*** Opening The data ***

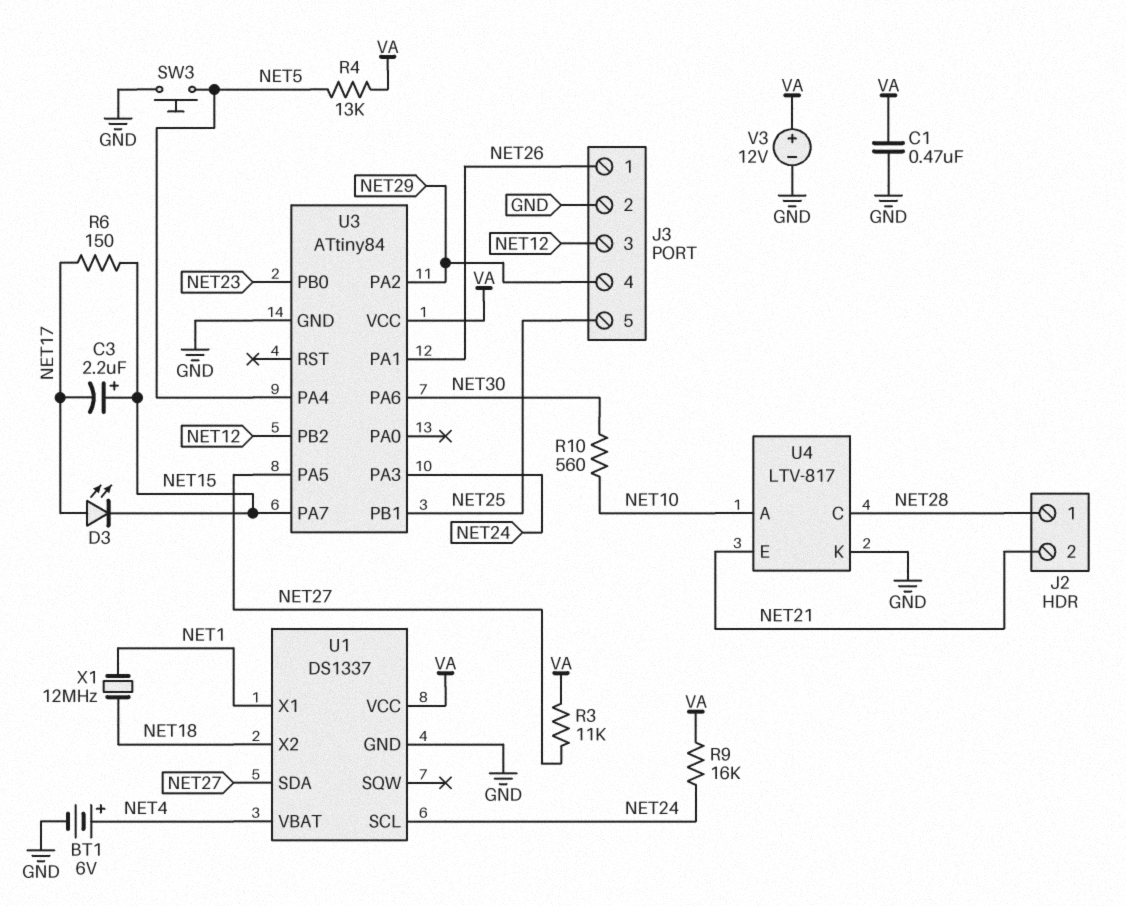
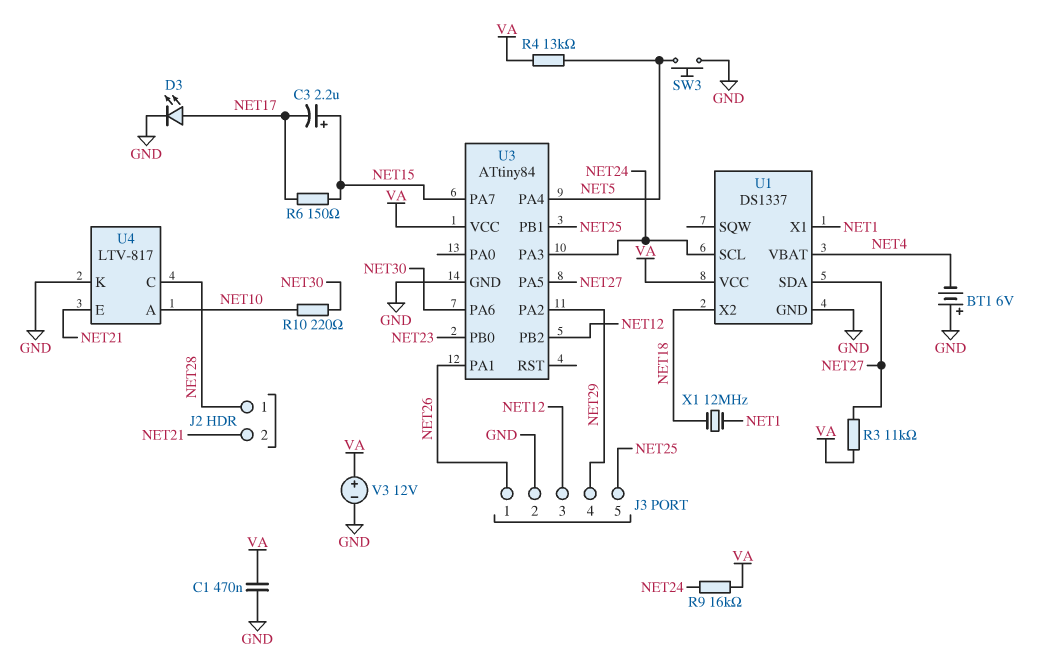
BT1: 6V (plus NET4, minus GND) -> 6V (plus GND, minus NET4)
D3: LED (A NET17, K NET15) -> LED (A NET17, K GND)
R10: 560 (NET10, NET30) -> 220 (NET10, NET30)

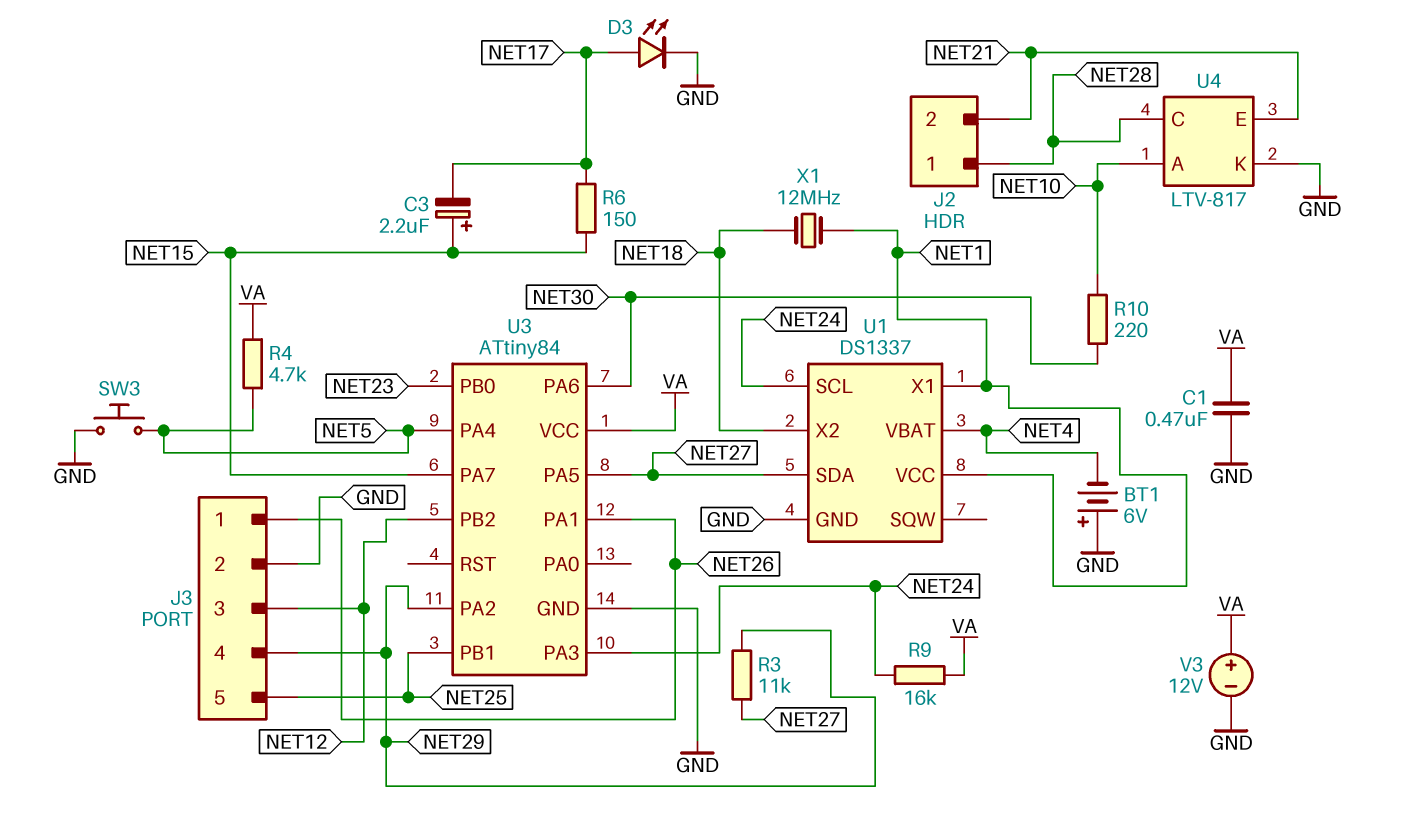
R3: 11k (NET27, VA) -> 11k (NET27, NET29)
R4: 13k (NET5, VA) -> 4.7k (NET5, VA)
U1 pin VCC: VA -> NET1

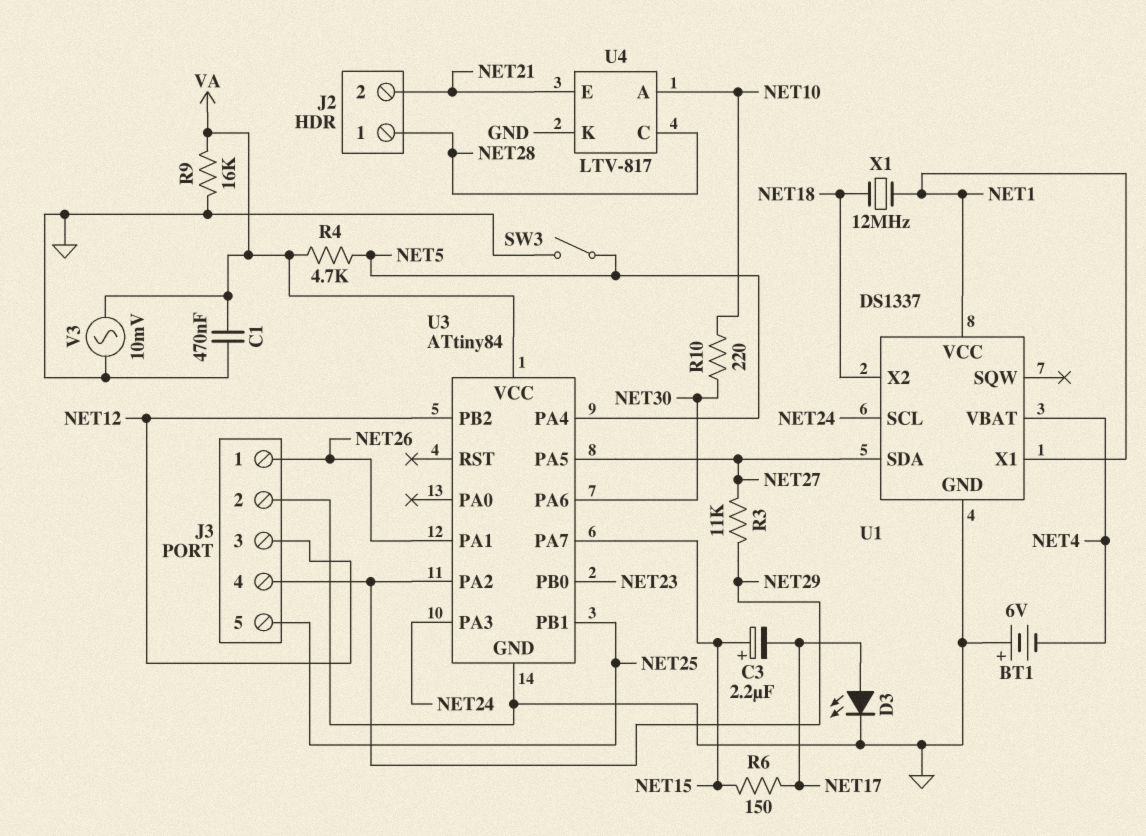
R9: 16k (NET24, VA) -> 16k (GND, VA)
SW3: button (GND, NET5) -> switch (GND, NET5)
V3: 12V (plus VA, minus GND) -> AC 10mV (GND, VA)

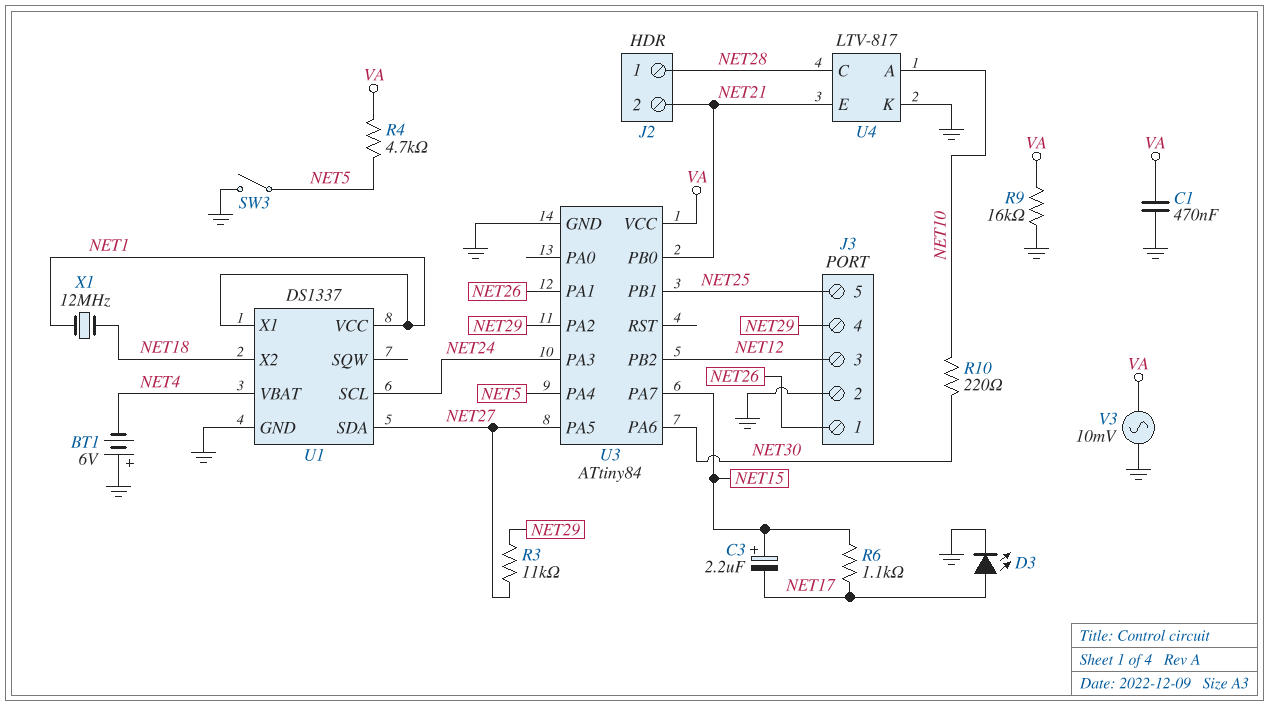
R6: 150 (NET15, NET17) -> 1.1k (NET15, NET17)
U3 pin PB0: NET23 -> NET21

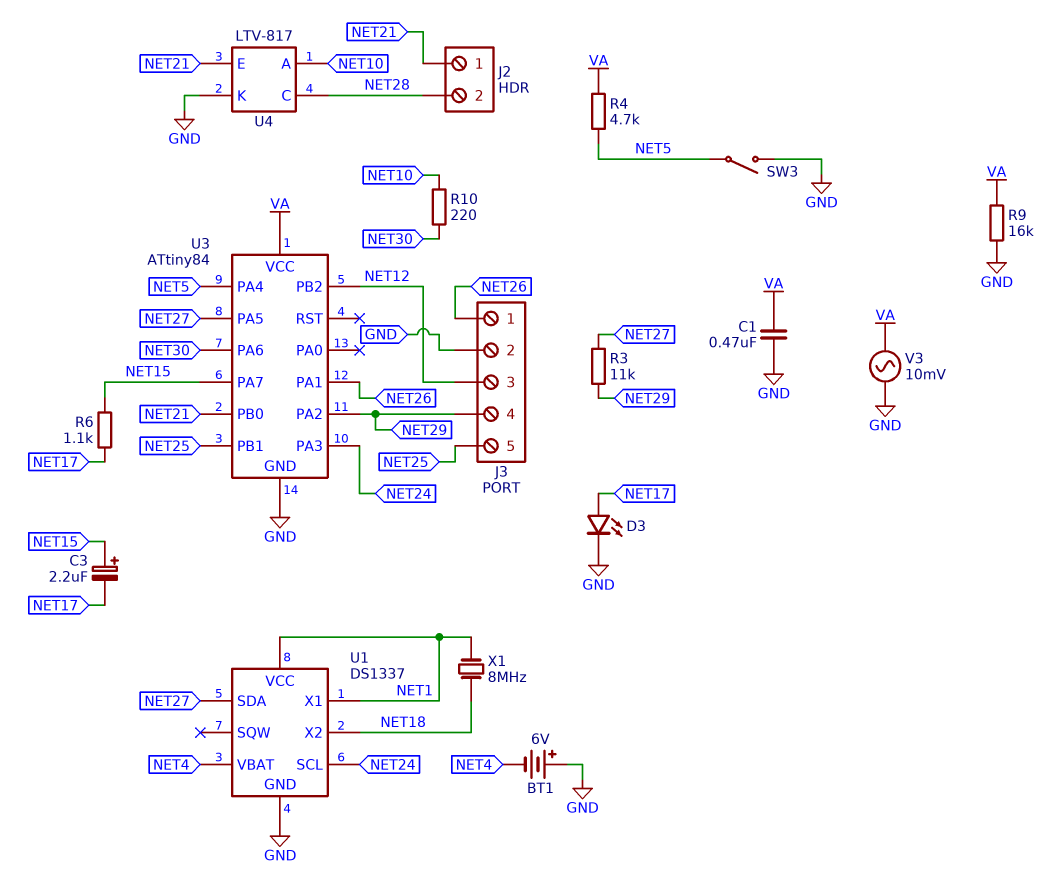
J2 pin 1: NET28 -> NET21
J2 pin 2: NET21 -> NET28
X1: 12MHz (NET1, NET18) -> 8MHz (NET1, NET18)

*** Closing The data ***

### [Prompt]
Reproduce, with no pictures, the lines from the one containing "V3: 12V (plus" to the end of the records above, exactly and inclusively.

### [Answer to this task]
V3: 12V (plus VA, minus GND) -> AC 10mV (GND, VA)

R6: 150 (NET15, NET17) -> 1.1k (NET15, NET17)
U3 pin PB0: NET23 -> NET21

J2 pin 1: NET28 -> NET21
J2 pin 2: NET21 -> NET28
X1: 12MHz (NET1, NET18) -> 8MHz (NET1, NET18)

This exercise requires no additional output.